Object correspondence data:
※

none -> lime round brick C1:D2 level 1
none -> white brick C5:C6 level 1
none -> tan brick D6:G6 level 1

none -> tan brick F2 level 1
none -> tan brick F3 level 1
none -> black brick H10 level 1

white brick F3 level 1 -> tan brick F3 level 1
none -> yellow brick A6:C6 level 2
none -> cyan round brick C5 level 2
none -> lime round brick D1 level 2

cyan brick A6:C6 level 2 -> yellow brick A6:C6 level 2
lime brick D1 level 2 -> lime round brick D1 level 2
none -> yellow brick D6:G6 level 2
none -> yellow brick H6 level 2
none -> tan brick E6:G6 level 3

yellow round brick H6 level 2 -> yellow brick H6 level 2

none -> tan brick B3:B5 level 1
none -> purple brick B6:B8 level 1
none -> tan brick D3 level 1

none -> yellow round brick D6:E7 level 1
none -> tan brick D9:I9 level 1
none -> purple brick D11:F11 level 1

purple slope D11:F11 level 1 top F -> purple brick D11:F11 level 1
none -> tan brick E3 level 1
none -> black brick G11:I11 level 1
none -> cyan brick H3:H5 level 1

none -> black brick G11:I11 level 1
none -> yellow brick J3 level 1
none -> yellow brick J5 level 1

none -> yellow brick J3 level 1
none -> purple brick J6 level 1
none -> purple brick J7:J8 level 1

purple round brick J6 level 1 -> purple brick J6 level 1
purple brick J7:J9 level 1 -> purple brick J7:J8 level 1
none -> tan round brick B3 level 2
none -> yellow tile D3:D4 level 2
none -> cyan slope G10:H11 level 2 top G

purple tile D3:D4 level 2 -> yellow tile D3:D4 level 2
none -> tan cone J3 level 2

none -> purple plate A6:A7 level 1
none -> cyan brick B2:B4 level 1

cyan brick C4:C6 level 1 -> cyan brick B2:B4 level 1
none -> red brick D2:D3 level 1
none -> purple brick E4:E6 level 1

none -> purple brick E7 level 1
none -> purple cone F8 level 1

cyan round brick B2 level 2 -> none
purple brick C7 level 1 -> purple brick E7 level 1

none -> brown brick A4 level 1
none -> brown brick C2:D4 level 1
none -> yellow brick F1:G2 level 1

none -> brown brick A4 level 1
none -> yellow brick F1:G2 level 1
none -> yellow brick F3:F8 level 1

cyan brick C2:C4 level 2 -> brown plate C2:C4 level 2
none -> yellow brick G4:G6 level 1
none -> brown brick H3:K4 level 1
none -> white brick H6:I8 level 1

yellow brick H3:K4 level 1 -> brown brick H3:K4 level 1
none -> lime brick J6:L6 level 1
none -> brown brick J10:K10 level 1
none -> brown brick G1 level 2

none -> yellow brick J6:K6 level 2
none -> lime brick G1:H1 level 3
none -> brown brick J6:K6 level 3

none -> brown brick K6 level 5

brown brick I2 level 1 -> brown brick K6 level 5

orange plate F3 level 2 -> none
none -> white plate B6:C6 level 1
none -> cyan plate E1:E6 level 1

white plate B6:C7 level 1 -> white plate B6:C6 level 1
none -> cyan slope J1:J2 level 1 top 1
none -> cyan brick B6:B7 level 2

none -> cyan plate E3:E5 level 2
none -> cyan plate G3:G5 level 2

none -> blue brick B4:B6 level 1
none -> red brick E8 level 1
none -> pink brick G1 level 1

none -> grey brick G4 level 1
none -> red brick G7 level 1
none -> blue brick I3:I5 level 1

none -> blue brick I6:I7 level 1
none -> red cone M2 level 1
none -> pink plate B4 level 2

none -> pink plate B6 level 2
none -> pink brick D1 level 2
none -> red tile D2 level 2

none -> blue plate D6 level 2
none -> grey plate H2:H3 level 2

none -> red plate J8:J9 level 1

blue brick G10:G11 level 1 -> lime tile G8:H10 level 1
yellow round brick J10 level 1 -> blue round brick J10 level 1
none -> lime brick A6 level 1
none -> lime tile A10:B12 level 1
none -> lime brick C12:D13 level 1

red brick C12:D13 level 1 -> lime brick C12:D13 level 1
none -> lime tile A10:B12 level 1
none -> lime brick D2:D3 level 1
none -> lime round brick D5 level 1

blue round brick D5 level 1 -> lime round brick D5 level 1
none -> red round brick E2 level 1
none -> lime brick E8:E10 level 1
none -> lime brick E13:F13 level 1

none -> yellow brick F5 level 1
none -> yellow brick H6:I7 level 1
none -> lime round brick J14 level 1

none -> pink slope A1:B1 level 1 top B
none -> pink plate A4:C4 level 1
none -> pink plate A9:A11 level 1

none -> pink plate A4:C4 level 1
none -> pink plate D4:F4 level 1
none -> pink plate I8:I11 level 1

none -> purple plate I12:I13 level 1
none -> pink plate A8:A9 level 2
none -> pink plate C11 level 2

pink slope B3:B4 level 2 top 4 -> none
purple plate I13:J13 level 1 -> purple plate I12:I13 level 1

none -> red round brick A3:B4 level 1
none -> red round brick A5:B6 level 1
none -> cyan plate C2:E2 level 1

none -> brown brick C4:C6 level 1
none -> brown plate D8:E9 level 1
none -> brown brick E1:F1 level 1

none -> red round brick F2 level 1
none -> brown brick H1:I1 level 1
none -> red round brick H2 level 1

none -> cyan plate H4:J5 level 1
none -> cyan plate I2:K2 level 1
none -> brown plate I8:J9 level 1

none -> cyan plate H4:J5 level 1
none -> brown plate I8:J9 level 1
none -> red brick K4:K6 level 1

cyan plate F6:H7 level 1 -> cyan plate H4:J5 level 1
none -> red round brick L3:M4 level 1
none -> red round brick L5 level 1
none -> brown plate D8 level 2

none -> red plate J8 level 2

※

About this exercise: If a line of the data holds the string "blue", list it.

Exercise output:
none -> blue brick B4:B6 level 1
none -> blue brick I3:I5 level 1
none -> blue brick I6:I7 level 1
none -> blue plate D6 level 2
blue brick G10:G11 level 1 -> lime tile G8:H10 level 1
yellow round brick J10 level 1 -> blue round brick J10 level 1
blue round brick D5 level 1 -> lime round brick D5 level 1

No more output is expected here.